Structured diff data
○ ○ ○ ○

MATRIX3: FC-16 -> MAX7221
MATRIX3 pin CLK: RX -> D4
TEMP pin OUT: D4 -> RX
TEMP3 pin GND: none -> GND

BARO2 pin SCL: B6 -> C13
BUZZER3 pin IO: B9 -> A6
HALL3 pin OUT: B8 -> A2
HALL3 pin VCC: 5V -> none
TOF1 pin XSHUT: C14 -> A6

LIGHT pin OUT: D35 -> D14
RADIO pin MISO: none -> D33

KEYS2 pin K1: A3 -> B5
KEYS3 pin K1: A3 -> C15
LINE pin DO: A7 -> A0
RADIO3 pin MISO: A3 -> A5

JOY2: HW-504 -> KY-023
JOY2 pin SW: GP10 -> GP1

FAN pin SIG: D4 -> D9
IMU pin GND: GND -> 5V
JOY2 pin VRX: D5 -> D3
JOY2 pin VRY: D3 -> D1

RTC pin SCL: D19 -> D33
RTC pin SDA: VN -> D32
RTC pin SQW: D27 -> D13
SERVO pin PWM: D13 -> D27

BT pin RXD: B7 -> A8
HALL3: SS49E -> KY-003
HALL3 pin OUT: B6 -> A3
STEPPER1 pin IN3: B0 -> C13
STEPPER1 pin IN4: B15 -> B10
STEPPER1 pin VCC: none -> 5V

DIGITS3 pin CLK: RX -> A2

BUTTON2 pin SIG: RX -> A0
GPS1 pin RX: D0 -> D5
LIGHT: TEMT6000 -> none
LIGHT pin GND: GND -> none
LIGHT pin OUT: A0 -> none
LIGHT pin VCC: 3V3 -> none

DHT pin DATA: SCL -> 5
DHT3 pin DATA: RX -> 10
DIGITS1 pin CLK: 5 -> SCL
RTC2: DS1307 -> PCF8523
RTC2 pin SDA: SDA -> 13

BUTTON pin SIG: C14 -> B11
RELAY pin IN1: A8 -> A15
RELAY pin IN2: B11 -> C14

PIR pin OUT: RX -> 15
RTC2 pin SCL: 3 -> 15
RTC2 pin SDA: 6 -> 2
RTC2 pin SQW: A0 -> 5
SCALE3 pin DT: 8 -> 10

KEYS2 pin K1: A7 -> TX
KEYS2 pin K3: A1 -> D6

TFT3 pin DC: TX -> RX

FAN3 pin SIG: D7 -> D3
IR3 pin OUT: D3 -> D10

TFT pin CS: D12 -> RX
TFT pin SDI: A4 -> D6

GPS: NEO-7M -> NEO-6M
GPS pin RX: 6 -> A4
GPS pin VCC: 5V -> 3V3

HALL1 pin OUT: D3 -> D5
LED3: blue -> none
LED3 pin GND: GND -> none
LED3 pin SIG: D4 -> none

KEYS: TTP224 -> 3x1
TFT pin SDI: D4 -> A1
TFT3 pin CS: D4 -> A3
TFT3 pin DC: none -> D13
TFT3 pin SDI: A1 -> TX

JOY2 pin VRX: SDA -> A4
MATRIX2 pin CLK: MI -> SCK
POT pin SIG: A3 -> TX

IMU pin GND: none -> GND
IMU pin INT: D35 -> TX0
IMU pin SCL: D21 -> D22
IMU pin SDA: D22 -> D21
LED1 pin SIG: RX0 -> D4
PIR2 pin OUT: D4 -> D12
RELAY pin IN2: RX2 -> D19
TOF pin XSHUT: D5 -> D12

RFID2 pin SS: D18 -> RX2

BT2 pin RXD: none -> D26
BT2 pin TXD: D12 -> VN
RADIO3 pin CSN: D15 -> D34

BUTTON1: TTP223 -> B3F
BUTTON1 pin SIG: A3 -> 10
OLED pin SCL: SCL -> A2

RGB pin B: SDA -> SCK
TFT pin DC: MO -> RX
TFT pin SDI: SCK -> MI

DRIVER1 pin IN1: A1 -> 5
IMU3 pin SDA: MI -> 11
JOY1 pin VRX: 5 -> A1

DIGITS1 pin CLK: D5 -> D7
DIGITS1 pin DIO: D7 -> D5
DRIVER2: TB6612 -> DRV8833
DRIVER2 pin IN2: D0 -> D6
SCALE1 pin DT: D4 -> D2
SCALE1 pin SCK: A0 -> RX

○ ○ ○ ○

Exactly repeat the lines from the line that contains "FAN pin SIG: D4 -> D9" to the end of the entries, both included, and leave out all other lines.

FAN pin SIG: D4 -> D9
IMU pin GND: GND -> 5V
JOY2 pin VRX: D5 -> D3
JOY2 pin VRY: D3 -> D1

RTC pin SCL: D19 -> D33
RTC pin SDA: VN -> D32
RTC pin SQW: D27 -> D13
SERVO pin PWM: D13 -> D27

BT pin RXD: B7 -> A8
HALL3: SS49E -> KY-003
HALL3 pin OUT: B6 -> A3
STEPPER1 pin IN3: B0 -> C13
STEPPER1 pin IN4: B15 -> B10
STEPPER1 pin VCC: none -> 5V

DIGITS3 pin CLK: RX -> A2

BUTTON2 pin SIG: RX -> A0
GPS1 pin RX: D0 -> D5
LIGHT: TEMT6000 -> none
LIGHT pin GND: GND -> none
LIGHT pin OUT: A0 -> none
LIGHT pin VCC: 3V3 -> none

DHT pin DATA: SCL -> 5
DHT3 pin DATA: RX -> 10
DIGITS1 pin CLK: 5 -> SCL
RTC2: DS1307 -> PCF8523
RTC2 pin SDA: SDA -> 13

BUTTON pin SIG: C14 -> B11
RELAY pin IN1: A8 -> A15
RELAY pin IN2: B11 -> C14

PIR pin OUT: RX -> 15
RTC2 pin SCL: 3 -> 15
RTC2 pin SDA: 6 -> 2
RTC2 pin SQW: A0 -> 5
SCALE3 pin DT: 8 -> 10

KEYS2 pin K1: A7 -> TX
KEYS2 pin K3: A1 -> D6

TFT3 pin DC: TX -> RX

FAN3 pin SIG: D7 -> D3
IR3 pin OUT: D3 -> D10

TFT pin CS: D12 -> RX
TFT pin SDI: A4 -> D6

GPS: NEO-7M -> NEO-6M
GPS pin RX: 6 -> A4
GPS pin VCC: 5V -> 3V3

HALL1 pin OUT: D3 -> D5
LED3: blue -> none
LED3 pin GND: GND -> none
LED3 pin SIG: D4 -> none

KEYS: TTP224 -> 3x1
TFT pin SDI: D4 -> A1
TFT3 pin CS: D4 -> A3
TFT3 pin DC: none -> D13
TFT3 pin SDI: A1 -> TX

JOY2 pin VRX: SDA -> A4
MATRIX2 pin CLK: MI -> SCK
POT pin SIG: A3 -> TX

IMU pin GND: none -> GND
IMU pin INT: D35 -> TX0
IMU pin SCL: D21 -> D22
IMU pin SDA: D22 -> D21
LED1 pin SIG: RX0 -> D4
PIR2 pin OUT: D4 -> D12
RELAY pin IN2: RX2 -> D19
TOF pin XSHUT: D5 -> D12

RFID2 pin SS: D18 -> RX2

BT2 pin RXD: none -> D26
BT2 pin TXD: D12 -> VN
RADIO3 pin CSN: D15 -> D34

BUTTON1: TTP223 -> B3F
BUTTON1 pin SIG: A3 -> 10
OLED pin SCL: SCL -> A2

RGB pin B: SDA -> SCK
TFT pin DC: MO -> RX
TFT pin SDI: SCK -> MI

DRIVER1 pin IN1: A1 -> 5
IMU3 pin SDA: MI -> 11
JOY1 pin VRX: 5 -> A1

DIGITS1 pin CLK: D5 -> D7
DIGITS1 pin DIO: D7 -> D5
DRIVER2: TB6612 -> DRV8833
DRIVER2 pin IN2: D0 -> D6
SCALE1 pin DT: D4 -> D2
SCALE1 pin SCK: A0 -> RX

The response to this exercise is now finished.